═════ Data for this task ═════

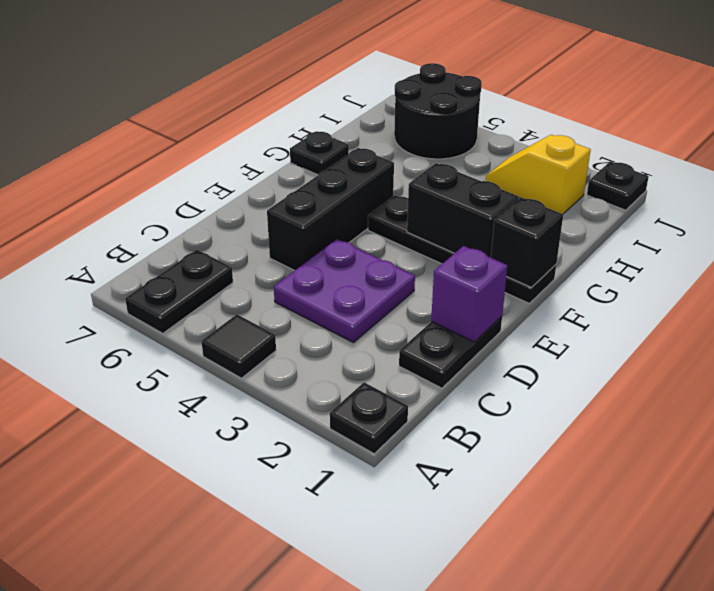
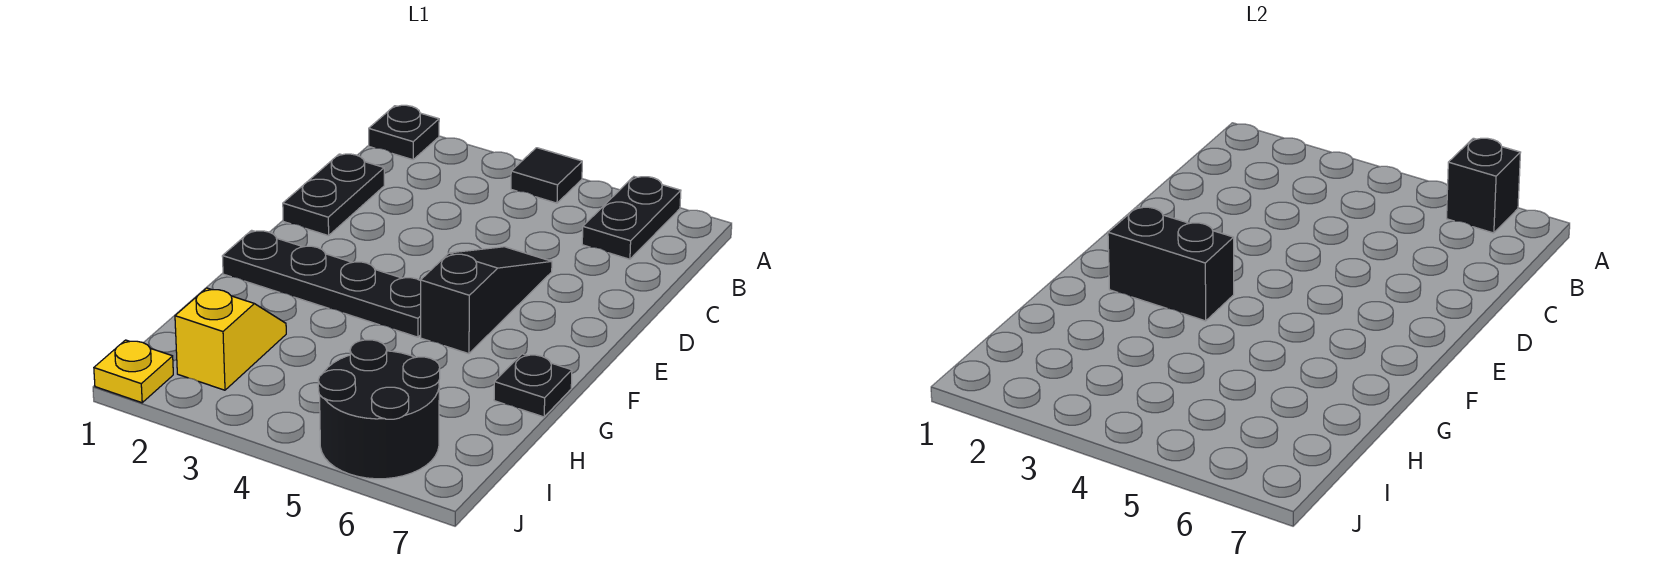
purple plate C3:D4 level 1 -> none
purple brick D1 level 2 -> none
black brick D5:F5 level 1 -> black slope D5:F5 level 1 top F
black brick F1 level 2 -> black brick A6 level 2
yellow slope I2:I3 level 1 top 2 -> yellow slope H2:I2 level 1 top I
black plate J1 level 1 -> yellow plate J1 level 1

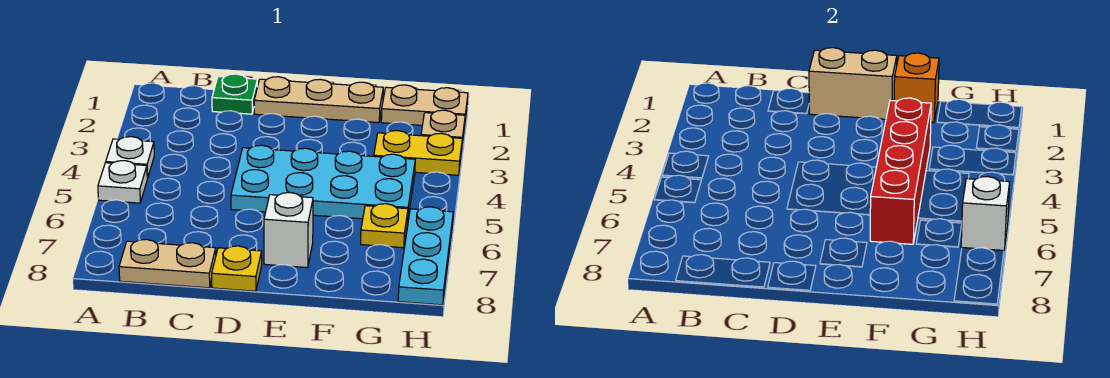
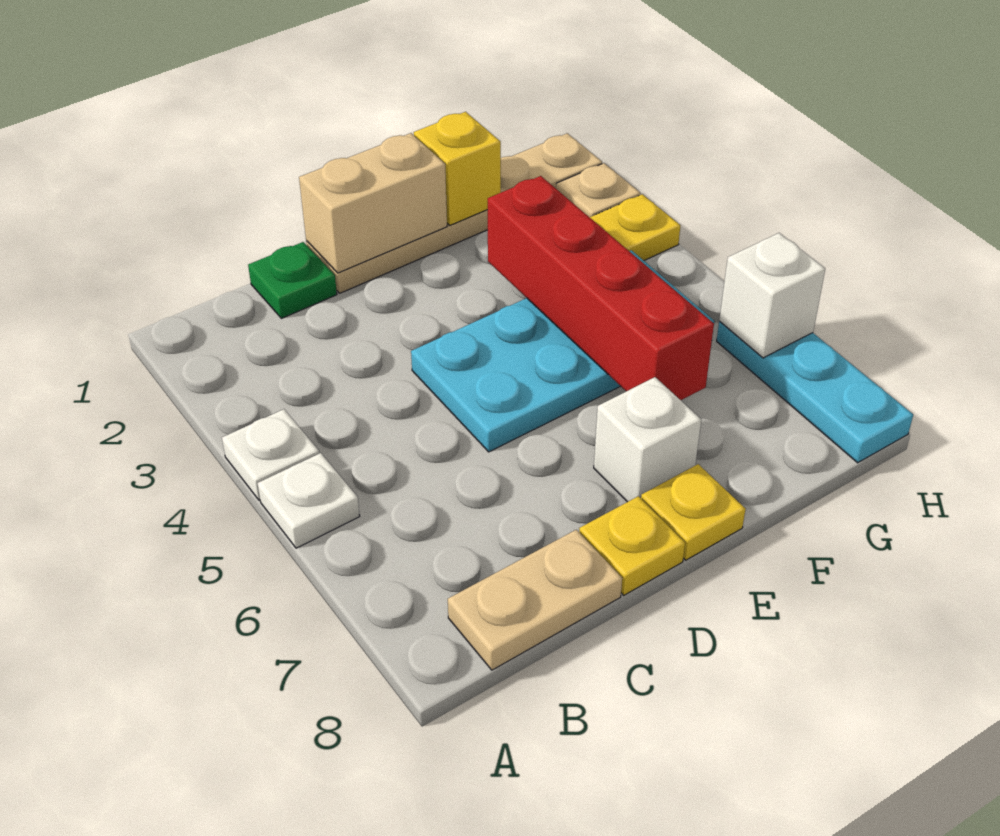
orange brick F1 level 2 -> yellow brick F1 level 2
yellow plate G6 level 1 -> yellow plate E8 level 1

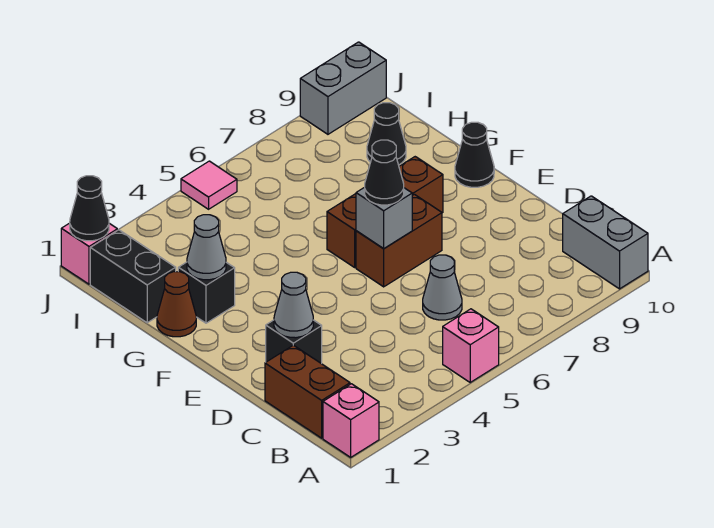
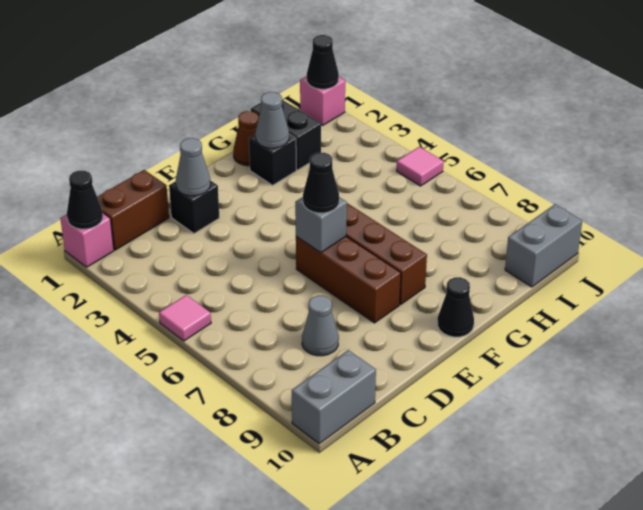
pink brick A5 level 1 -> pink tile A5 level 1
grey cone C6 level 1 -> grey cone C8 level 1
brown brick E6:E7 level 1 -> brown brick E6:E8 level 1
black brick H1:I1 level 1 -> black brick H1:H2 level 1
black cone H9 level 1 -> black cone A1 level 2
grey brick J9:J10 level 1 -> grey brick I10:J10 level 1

═════
═════ Data for this task ═════

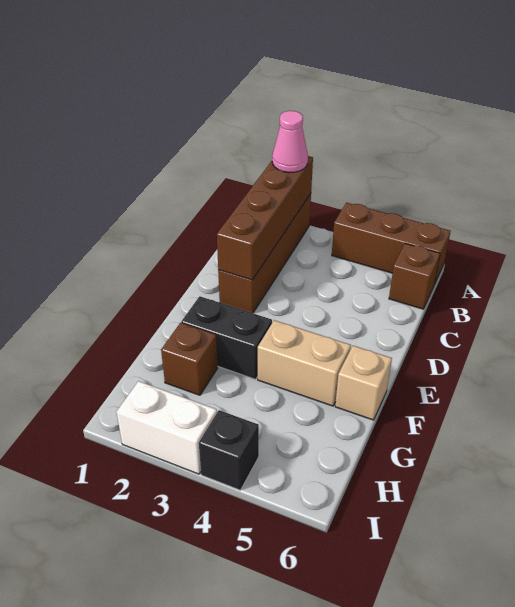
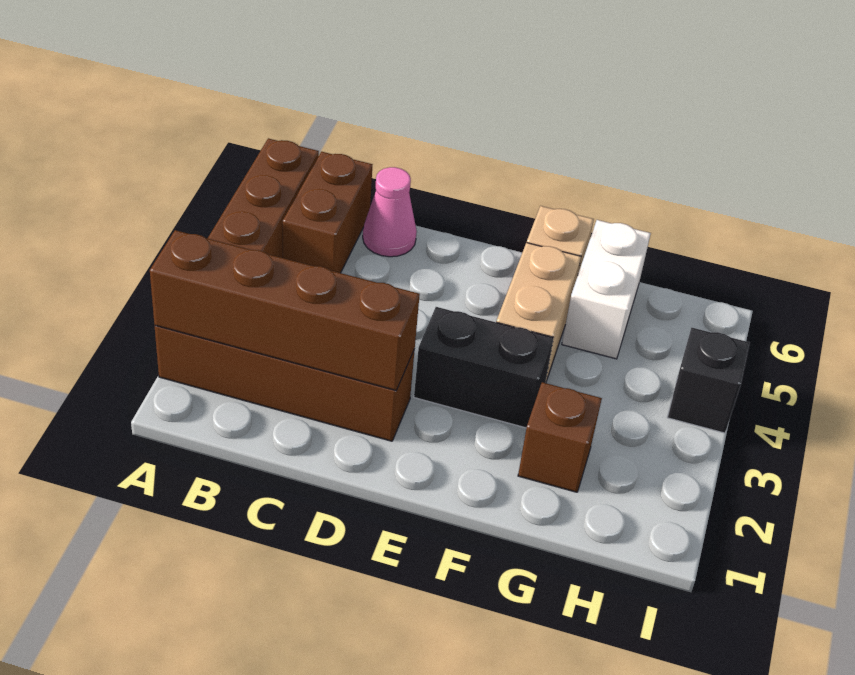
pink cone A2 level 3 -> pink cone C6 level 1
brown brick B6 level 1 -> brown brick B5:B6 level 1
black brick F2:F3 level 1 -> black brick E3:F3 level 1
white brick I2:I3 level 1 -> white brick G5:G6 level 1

═════

● **What to do**: Look back at the data above. Transcribe exactly the lines starting at the line that contains "grey cone C6 level 1 -> grey cone C8 level 1" and ending at the line that contains "grey brick J9:J10".

● **Answer section**:
grey cone C6 level 1 -> grey cone C8 level 1
brown brick E6:E7 level 1 -> brown brick E6:E8 level 1
black brick H1:I1 level 1 -> black brick H1:H2 level 1
black cone H9 level 1 -> black cone A1 level 2
grey brick J9:J10 level 1 -> grey brick I10:J10 level 1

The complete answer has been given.